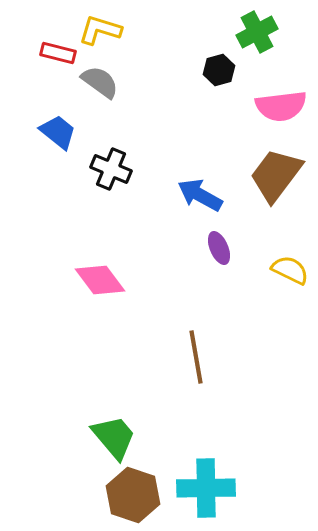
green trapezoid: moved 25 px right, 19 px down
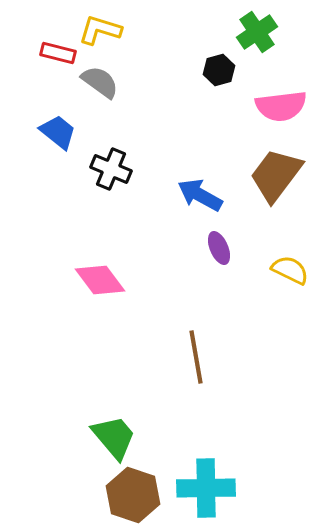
green cross: rotated 6 degrees counterclockwise
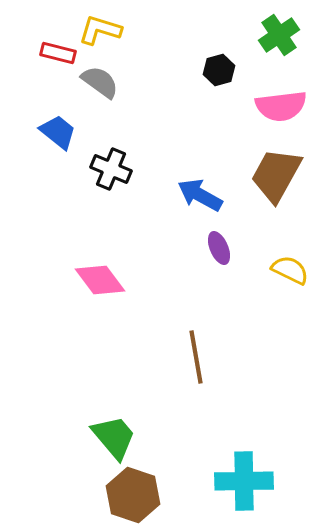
green cross: moved 22 px right, 3 px down
brown trapezoid: rotated 8 degrees counterclockwise
cyan cross: moved 38 px right, 7 px up
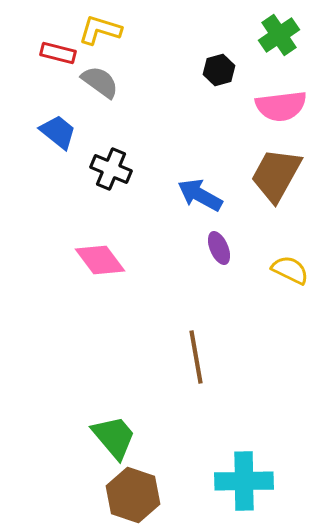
pink diamond: moved 20 px up
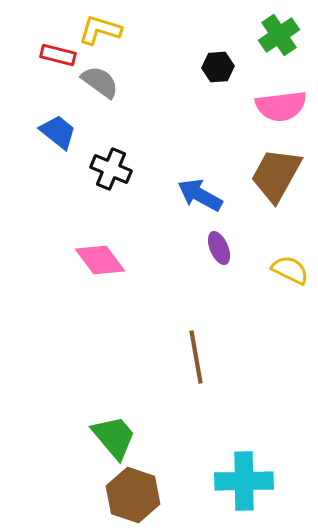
red rectangle: moved 2 px down
black hexagon: moved 1 px left, 3 px up; rotated 12 degrees clockwise
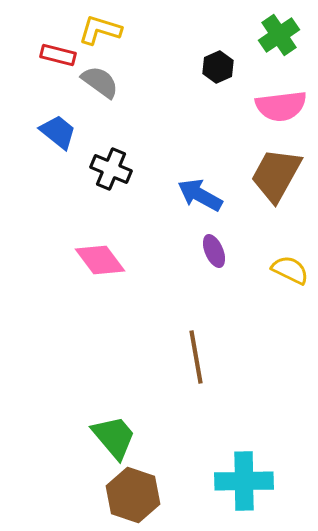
black hexagon: rotated 20 degrees counterclockwise
purple ellipse: moved 5 px left, 3 px down
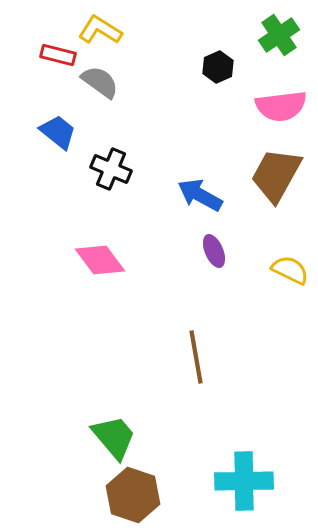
yellow L-shape: rotated 15 degrees clockwise
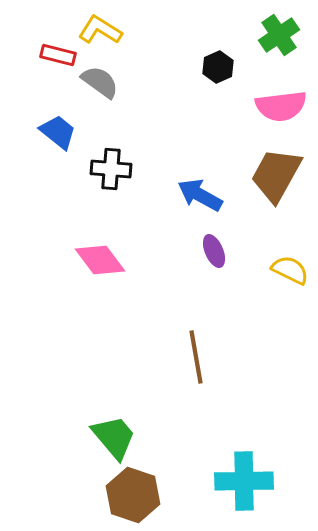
black cross: rotated 18 degrees counterclockwise
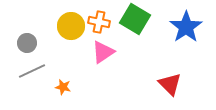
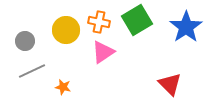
green square: moved 2 px right, 1 px down; rotated 28 degrees clockwise
yellow circle: moved 5 px left, 4 px down
gray circle: moved 2 px left, 2 px up
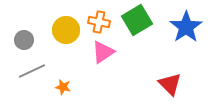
gray circle: moved 1 px left, 1 px up
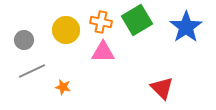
orange cross: moved 2 px right
pink triangle: rotated 35 degrees clockwise
red triangle: moved 8 px left, 4 px down
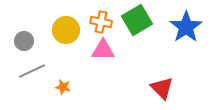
gray circle: moved 1 px down
pink triangle: moved 2 px up
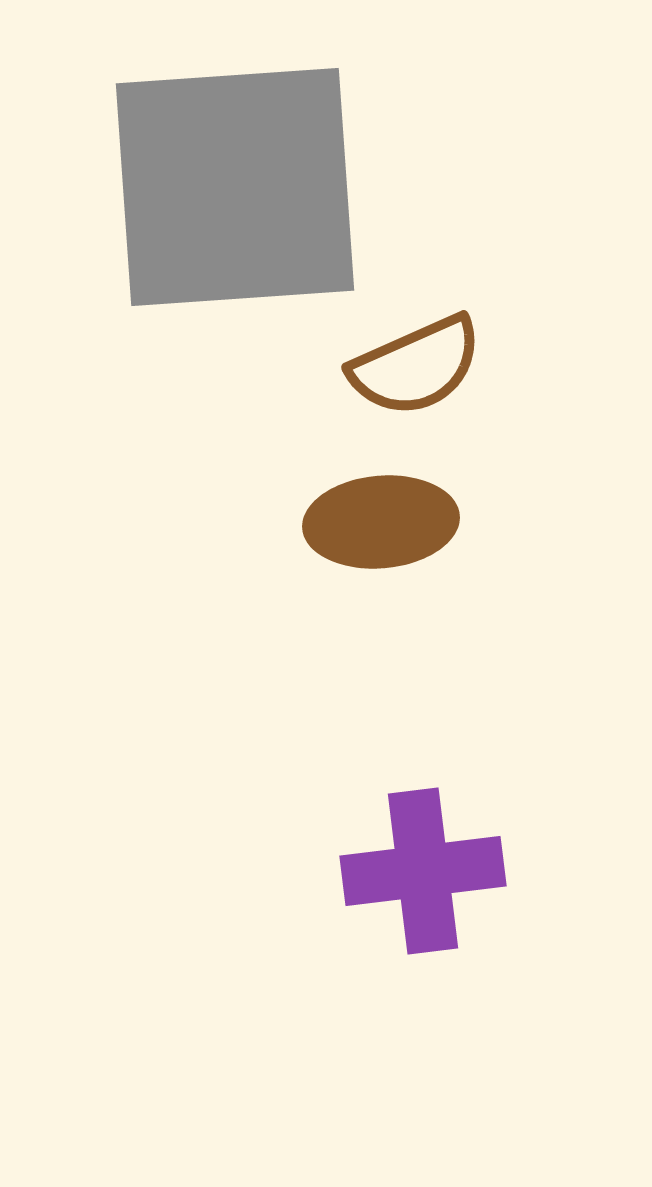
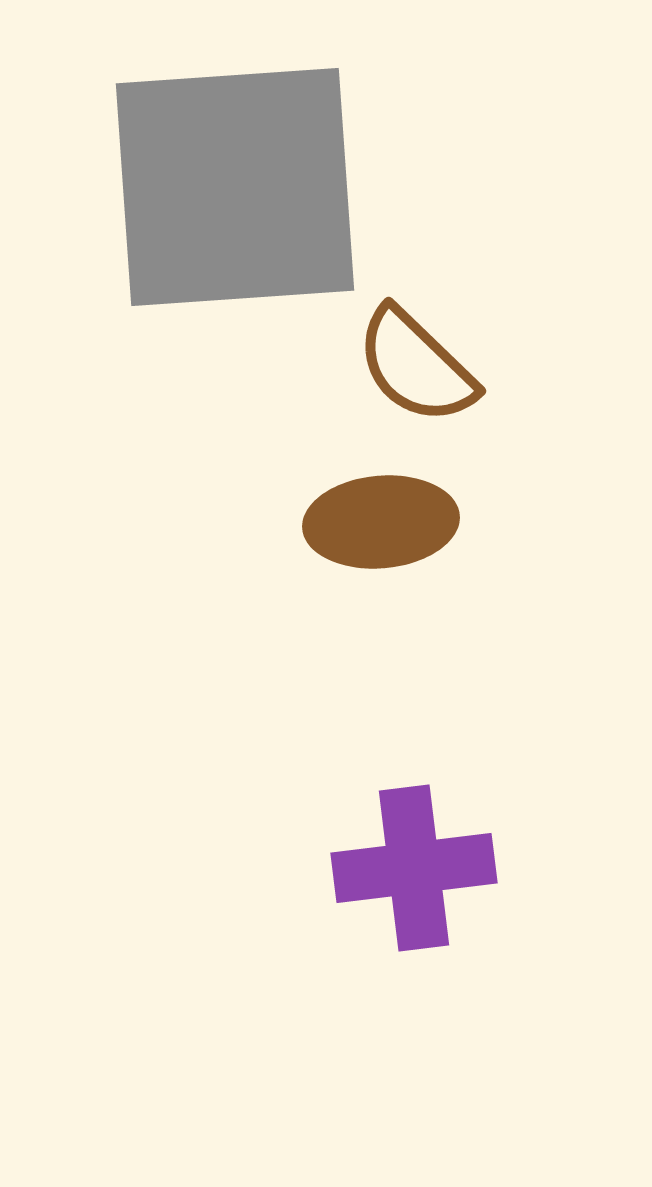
brown semicircle: rotated 68 degrees clockwise
purple cross: moved 9 px left, 3 px up
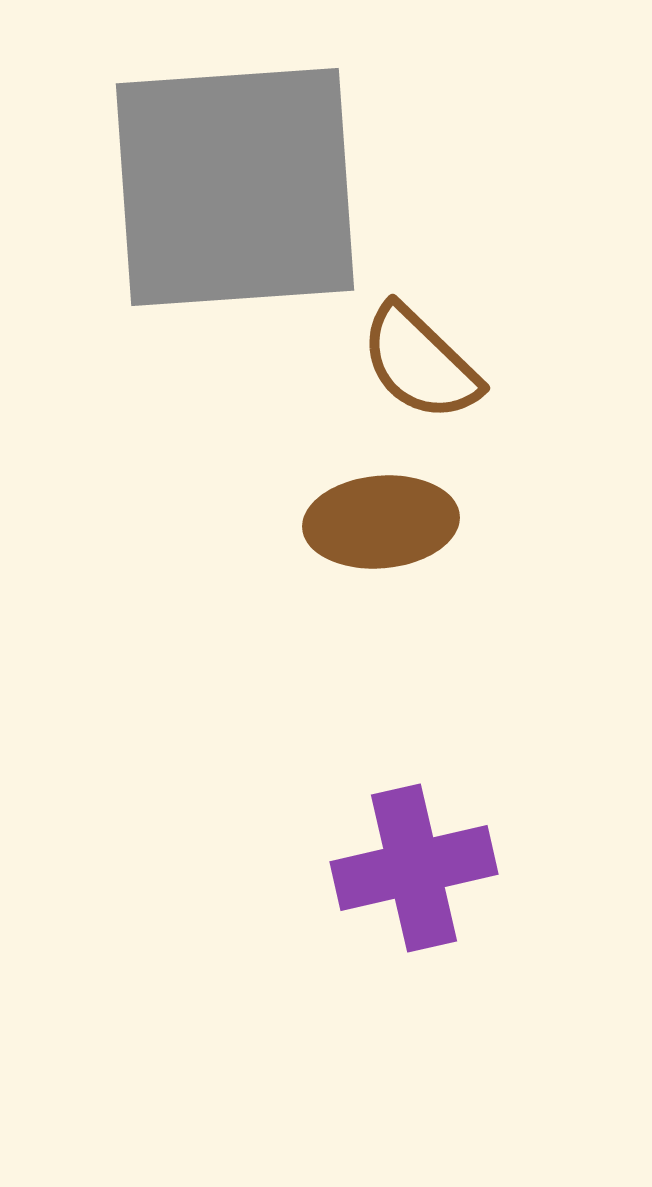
brown semicircle: moved 4 px right, 3 px up
purple cross: rotated 6 degrees counterclockwise
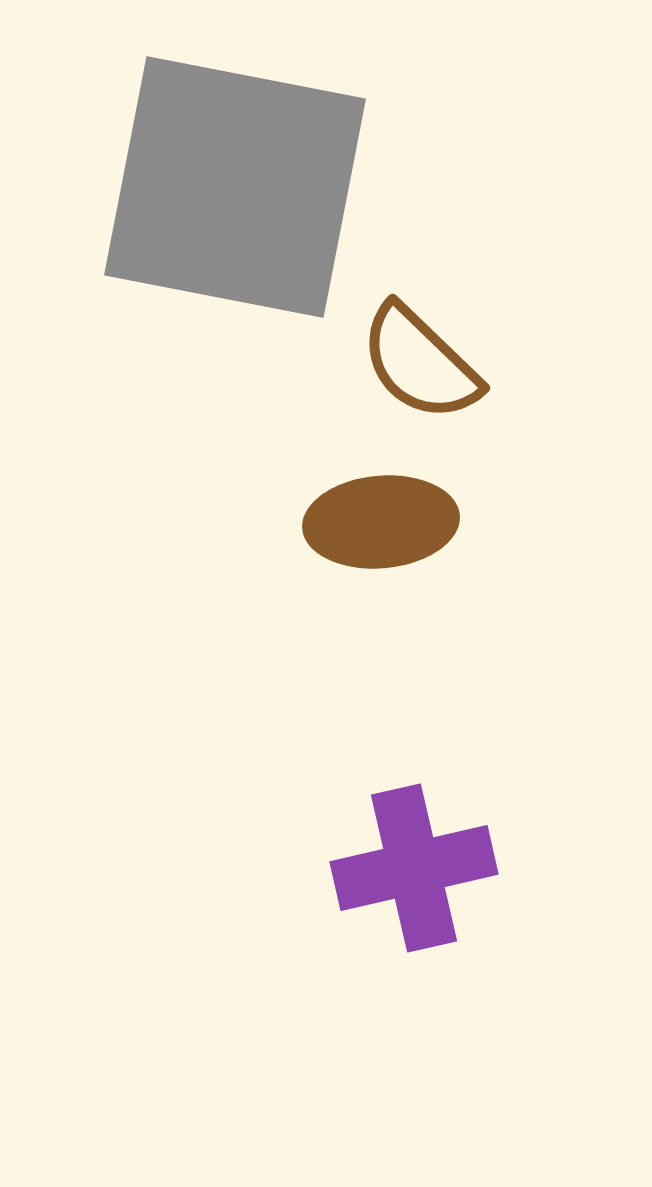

## SHORT TASK
Copy every line from the rows above with the same wording. Leave out the picture markers.

## WRITTEN SOLUTION
green trapezoid: moved 25 px right, 19 px down
green cross: rotated 6 degrees counterclockwise
green cross: moved 22 px right, 3 px down
brown trapezoid: rotated 8 degrees counterclockwise
cyan cross: moved 38 px right, 7 px up
pink diamond: moved 20 px up
red rectangle: moved 2 px down
black hexagon: moved 1 px left, 3 px up; rotated 12 degrees clockwise
black hexagon: rotated 20 degrees counterclockwise
purple ellipse: moved 5 px left, 3 px down
yellow L-shape: rotated 15 degrees clockwise
black cross: rotated 18 degrees counterclockwise
green square: moved 2 px right, 1 px down; rotated 28 degrees clockwise
yellow circle: moved 5 px left, 4 px down
gray circle: moved 2 px left, 2 px up
gray circle: moved 1 px left, 1 px up
orange cross: moved 2 px right
pink triangle: rotated 35 degrees clockwise
red triangle: moved 8 px left, 4 px down
gray circle: moved 1 px down
pink triangle: moved 2 px up
brown semicircle: rotated 68 degrees clockwise
purple cross: moved 9 px left, 3 px up
brown semicircle: moved 4 px right, 3 px up
purple cross: rotated 6 degrees counterclockwise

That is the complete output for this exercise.